RECORDS PROVIDED:
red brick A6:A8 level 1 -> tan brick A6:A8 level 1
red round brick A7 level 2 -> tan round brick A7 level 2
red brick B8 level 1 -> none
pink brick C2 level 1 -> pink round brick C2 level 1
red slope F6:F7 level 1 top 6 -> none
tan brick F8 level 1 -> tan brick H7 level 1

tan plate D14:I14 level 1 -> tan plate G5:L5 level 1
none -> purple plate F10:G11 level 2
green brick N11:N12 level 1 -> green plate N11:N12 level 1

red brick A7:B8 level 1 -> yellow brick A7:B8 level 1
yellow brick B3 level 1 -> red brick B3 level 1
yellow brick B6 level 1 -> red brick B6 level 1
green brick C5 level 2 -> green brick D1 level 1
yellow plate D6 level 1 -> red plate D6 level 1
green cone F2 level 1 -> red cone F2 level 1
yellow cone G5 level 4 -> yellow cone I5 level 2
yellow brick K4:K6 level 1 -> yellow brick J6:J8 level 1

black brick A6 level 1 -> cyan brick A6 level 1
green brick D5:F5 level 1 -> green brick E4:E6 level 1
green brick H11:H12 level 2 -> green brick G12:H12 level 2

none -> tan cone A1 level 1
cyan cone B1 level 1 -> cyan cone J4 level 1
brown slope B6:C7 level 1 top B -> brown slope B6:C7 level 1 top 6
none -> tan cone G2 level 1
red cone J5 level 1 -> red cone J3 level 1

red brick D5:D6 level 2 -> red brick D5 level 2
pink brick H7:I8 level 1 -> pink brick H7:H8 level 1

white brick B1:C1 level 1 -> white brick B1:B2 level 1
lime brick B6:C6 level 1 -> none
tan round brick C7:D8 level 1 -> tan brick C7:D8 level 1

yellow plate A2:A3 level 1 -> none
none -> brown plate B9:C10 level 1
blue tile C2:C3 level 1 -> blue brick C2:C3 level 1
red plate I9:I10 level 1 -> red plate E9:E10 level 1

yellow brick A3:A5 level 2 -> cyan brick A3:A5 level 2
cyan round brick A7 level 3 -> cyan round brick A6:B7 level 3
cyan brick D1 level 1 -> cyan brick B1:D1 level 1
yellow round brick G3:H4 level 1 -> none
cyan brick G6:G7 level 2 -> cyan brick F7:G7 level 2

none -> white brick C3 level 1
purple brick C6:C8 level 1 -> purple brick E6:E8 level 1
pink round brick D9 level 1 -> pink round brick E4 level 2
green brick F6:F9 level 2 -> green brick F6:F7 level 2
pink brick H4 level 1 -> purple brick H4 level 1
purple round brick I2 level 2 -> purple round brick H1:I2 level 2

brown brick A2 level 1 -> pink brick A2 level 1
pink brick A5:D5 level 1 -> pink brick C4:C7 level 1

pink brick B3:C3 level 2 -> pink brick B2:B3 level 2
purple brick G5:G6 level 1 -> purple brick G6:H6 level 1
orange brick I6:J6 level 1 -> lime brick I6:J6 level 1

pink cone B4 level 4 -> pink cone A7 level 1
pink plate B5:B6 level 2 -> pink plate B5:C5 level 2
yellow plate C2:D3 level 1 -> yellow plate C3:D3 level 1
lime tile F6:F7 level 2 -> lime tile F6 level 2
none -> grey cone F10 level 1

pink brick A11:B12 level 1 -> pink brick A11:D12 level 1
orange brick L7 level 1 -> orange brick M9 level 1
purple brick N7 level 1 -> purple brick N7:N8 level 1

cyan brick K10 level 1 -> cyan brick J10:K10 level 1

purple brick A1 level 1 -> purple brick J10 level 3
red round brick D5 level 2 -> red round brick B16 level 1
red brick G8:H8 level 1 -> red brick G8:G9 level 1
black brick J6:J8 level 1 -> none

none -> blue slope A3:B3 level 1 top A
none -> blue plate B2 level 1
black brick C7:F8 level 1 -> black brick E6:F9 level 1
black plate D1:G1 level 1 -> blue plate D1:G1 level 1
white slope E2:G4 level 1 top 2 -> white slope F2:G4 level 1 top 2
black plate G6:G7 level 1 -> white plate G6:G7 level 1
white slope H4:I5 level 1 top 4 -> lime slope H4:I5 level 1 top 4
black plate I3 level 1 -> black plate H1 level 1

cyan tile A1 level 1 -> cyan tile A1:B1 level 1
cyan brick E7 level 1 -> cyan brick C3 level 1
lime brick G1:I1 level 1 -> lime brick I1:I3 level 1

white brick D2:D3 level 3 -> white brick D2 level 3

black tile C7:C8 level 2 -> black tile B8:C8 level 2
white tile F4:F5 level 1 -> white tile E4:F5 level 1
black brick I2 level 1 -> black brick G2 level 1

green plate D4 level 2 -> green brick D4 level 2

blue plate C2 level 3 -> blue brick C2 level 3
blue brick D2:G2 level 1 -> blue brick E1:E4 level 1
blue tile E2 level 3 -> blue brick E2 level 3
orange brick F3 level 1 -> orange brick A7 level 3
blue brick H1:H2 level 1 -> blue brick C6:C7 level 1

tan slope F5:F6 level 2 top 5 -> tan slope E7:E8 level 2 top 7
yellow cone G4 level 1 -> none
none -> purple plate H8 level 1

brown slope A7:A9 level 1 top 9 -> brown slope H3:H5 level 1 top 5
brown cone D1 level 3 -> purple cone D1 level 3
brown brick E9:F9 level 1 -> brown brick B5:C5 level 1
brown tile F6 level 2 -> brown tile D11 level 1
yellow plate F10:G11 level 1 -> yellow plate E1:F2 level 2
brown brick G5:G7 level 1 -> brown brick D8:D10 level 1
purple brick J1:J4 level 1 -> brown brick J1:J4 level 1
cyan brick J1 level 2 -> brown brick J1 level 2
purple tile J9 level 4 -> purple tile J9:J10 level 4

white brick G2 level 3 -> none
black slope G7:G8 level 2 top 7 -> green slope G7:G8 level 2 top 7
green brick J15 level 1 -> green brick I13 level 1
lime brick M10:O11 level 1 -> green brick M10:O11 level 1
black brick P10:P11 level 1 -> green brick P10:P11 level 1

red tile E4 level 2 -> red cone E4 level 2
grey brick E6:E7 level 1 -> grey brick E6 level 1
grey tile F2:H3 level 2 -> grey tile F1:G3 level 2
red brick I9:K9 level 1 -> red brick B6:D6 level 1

WHAT YOU NEED TO DO: The records above are to be set down again exactly as written.

EXERCISE OUTPUT:
red brick A6:A8 level 1 -> tan brick A6:A8 level 1
red round brick A7 level 2 -> tan round brick A7 level 2
red brick B8 level 1 -> none
pink brick C2 level 1 -> pink round brick C2 level 1
red slope F6:F7 level 1 top 6 -> none
tan brick F8 level 1 -> tan brick H7 level 1

tan plate D14:I14 level 1 -> tan plate G5:L5 level 1
none -> purple plate F10:G11 level 2
green brick N11:N12 level 1 -> green plate N11:N12 level 1

red brick A7:B8 level 1 -> yellow brick A7:B8 level 1
yellow brick B3 level 1 -> red brick B3 level 1
yellow brick B6 level 1 -> red brick B6 level 1
green brick C5 level 2 -> green brick D1 level 1
yellow plate D6 level 1 -> red plate D6 level 1
green cone F2 level 1 -> red cone F2 level 1
yellow cone G5 level 4 -> yellow cone I5 level 2
yellow brick K4:K6 level 1 -> yellow brick J6:J8 level 1

black brick A6 level 1 -> cyan brick A6 level 1
green brick D5:F5 level 1 -> green brick E4:E6 level 1
green brick H11:H12 level 2 -> green brick G12:H12 level 2

none -> tan cone A1 level 1
cyan cone B1 level 1 -> cyan cone J4 level 1
brown slope B6:C7 level 1 top B -> brown slope B6:C7 level 1 top 6
none -> tan cone G2 level 1
red cone J5 level 1 -> red cone J3 level 1

red brick D5:D6 level 2 -> red brick D5 level 2
pink brick H7:I8 level 1 -> pink brick H7:H8 level 1

white brick B1:C1 level 1 -> white brick B1:B2 level 1
lime brick B6:C6 level 1 -> none
tan round brick C7:D8 level 1 -> tan brick C7:D8 level 1

yellow plate A2:A3 level 1 -> none
none -> brown plate B9:C10 level 1
blue tile C2:C3 level 1 -> blue brick C2:C3 level 1
red plate I9:I10 level 1 -> red plate E9:E10 level 1

yellow brick A3:A5 level 2 -> cyan brick A3:A5 level 2
cyan round brick A7 level 3 -> cyan round brick A6:B7 level 3
cyan brick D1 level 1 -> cyan brick B1:D1 level 1
yellow round brick G3:H4 level 1 -> none
cyan brick G6:G7 level 2 -> cyan brick F7:G7 level 2

none -> white brick C3 level 1
purple brick C6:C8 level 1 -> purple brick E6:E8 level 1
pink round brick D9 level 1 -> pink round brick E4 level 2
green brick F6:F9 level 2 -> green brick F6:F7 level 2
pink brick H4 level 1 -> purple brick H4 level 1
purple round brick I2 level 2 -> purple round brick H1:I2 level 2

brown brick A2 level 1 -> pink brick A2 level 1
pink brick A5:D5 level 1 -> pink brick C4:C7 level 1

pink brick B3:C3 level 2 -> pink brick B2:B3 level 2
purple brick G5:G6 level 1 -> purple brick G6:H6 level 1
orange brick I6:J6 level 1 -> lime brick I6:J6 level 1

pink cone B4 level 4 -> pink cone A7 level 1
pink plate B5:B6 level 2 -> pink plate B5:C5 level 2
yellow plate C2:D3 level 1 -> yellow plate C3:D3 level 1
lime tile F6:F7 level 2 -> lime tile F6 level 2
none -> grey cone F10 level 1

pink brick A11:B12 level 1 -> pink brick A11:D12 level 1
orange brick L7 level 1 -> orange brick M9 level 1
purple brick N7 level 1 -> purple brick N7:N8 level 1

cyan brick K10 level 1 -> cyan brick J10:K10 level 1

purple brick A1 level 1 -> purple brick J10 level 3
red round brick D5 level 2 -> red round brick B16 level 1
red brick G8:H8 level 1 -> red brick G8:G9 level 1
black brick J6:J8 level 1 -> none

none -> blue slope A3:B3 level 1 top A
none -> blue plate B2 level 1
black brick C7:F8 level 1 -> black brick E6:F9 level 1
black plate D1:G1 level 1 -> blue plate D1:G1 level 1
white slope E2:G4 level 1 top 2 -> white slope F2:G4 level 1 top 2
black plate G6:G7 level 1 -> white plate G6:G7 level 1
white slope H4:I5 level 1 top 4 -> lime slope H4:I5 level 1 top 4
black plate I3 level 1 -> black plate H1 level 1

cyan tile A1 level 1 -> cyan tile A1:B1 level 1
cyan brick E7 level 1 -> cyan brick C3 level 1
lime brick G1:I1 level 1 -> lime brick I1:I3 level 1

white brick D2:D3 level 3 -> white brick D2 level 3

black tile C7:C8 level 2 -> black tile B8:C8 level 2
white tile F4:F5 level 1 -> white tile E4:F5 level 1
black brick I2 level 1 -> black brick G2 level 1

green plate D4 level 2 -> green brick D4 level 2

blue plate C2 level 3 -> blue brick C2 level 3
blue brick D2:G2 level 1 -> blue brick E1:E4 level 1
blue tile E2 level 3 -> blue brick E2 level 3
orange brick F3 level 1 -> orange brick A7 level 3
blue brick H1:H2 level 1 -> blue brick C6:C7 level 1

tan slope F5:F6 level 2 top 5 -> tan slope E7:E8 level 2 top 7
yellow cone G4 level 1 -> none
none -> purple plate H8 level 1

brown slope A7:A9 level 1 top 9 -> brown slope H3:H5 level 1 top 5
brown cone D1 level 3 -> purple cone D1 level 3
brown brick E9:F9 level 1 -> brown brick B5:C5 level 1
brown tile F6 level 2 -> brown tile D11 level 1
yellow plate F10:G11 level 1 -> yellow plate E1:F2 level 2
brown brick G5:G7 level 1 -> brown brick D8:D10 level 1
purple brick J1:J4 level 1 -> brown brick J1:J4 level 1
cyan brick J1 level 2 -> brown brick J1 level 2
purple tile J9 level 4 -> purple tile J9:J10 level 4

white brick G2 level 3 -> none
black slope G7:G8 level 2 top 7 -> green slope G7:G8 level 2 top 7
green brick J15 level 1 -> green brick I13 level 1
lime brick M10:O11 level 1 -> green brick M10:O11 level 1
black brick P10:P11 level 1 -> green brick P10:P11 level 1

red tile E4 level 2 -> red cone E4 level 2
grey brick E6:E7 level 1 -> grey brick E6 level 1
grey tile F2:H3 level 2 -> grey tile F1:G3 level 2
red brick I9:K9 level 1 -> red brick B6:D6 level 1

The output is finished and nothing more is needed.